Work required: Keep the pictures out of the copy and print all the entries below exactly.

Records shown:
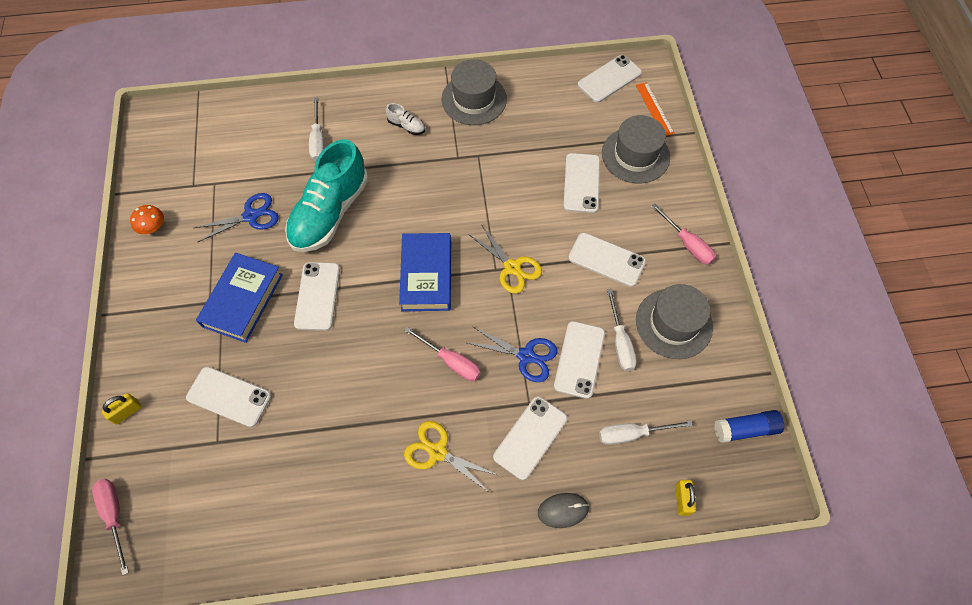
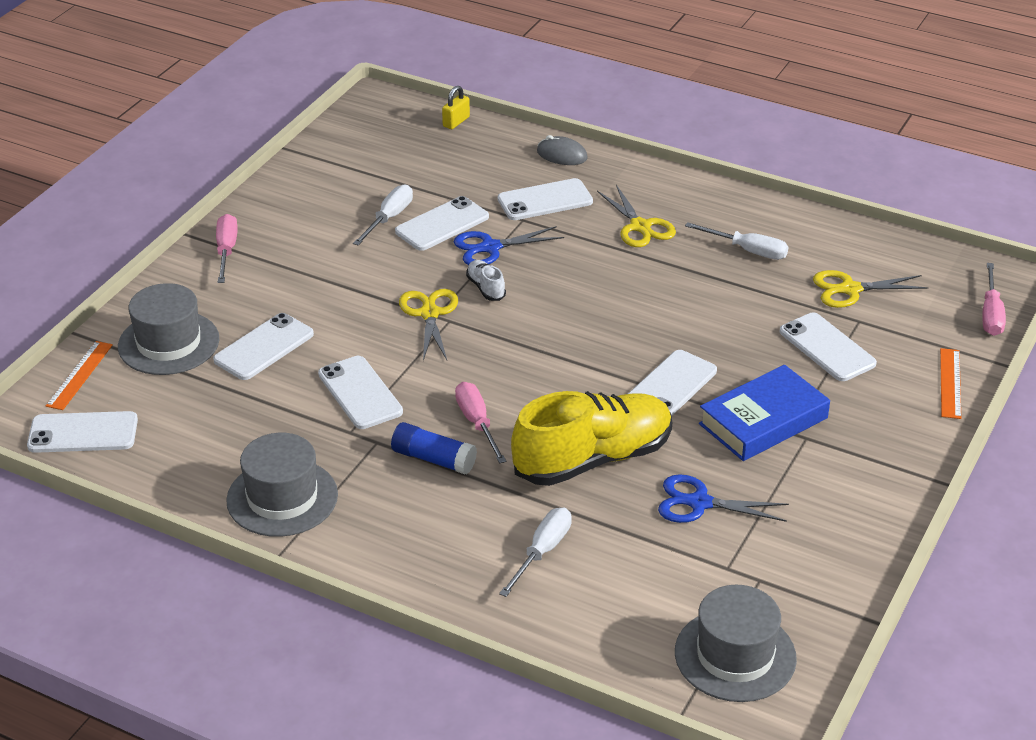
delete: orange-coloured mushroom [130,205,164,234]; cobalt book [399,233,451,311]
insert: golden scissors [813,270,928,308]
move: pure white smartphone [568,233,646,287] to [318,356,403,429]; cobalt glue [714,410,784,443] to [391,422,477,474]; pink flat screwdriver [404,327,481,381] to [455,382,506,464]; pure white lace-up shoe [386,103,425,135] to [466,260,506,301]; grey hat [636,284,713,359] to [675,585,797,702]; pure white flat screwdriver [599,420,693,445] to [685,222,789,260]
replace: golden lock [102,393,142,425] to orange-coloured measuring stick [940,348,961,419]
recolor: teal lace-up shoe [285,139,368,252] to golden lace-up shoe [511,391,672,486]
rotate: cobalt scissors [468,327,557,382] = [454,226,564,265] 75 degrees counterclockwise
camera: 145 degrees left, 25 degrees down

Answer for the task:
delete: orange-coloured mushroom [130,205,164,234]; cobalt book [399,233,451,311]
insert: golden scissors [813,270,928,308]
move: pure white smartphone [568,233,646,287] to [318,356,403,429]; cobalt glue [714,410,784,443] to [391,422,477,474]; pink flat screwdriver [404,327,481,381] to [455,382,506,464]; pure white lace-up shoe [386,103,425,135] to [466,260,506,301]; grey hat [636,284,713,359] to [675,585,797,702]; pure white flat screwdriver [599,420,693,445] to [685,222,789,260]
replace: golden lock [102,393,142,425] to orange-coloured measuring stick [940,348,961,419]
recolor: teal lace-up shoe [285,139,368,252] to golden lace-up shoe [511,391,672,486]
rotate: cobalt scissors [468,327,557,382] = [454,226,564,265] 75 degrees counterclockwise
camera: 145 degrees left, 25 degrees down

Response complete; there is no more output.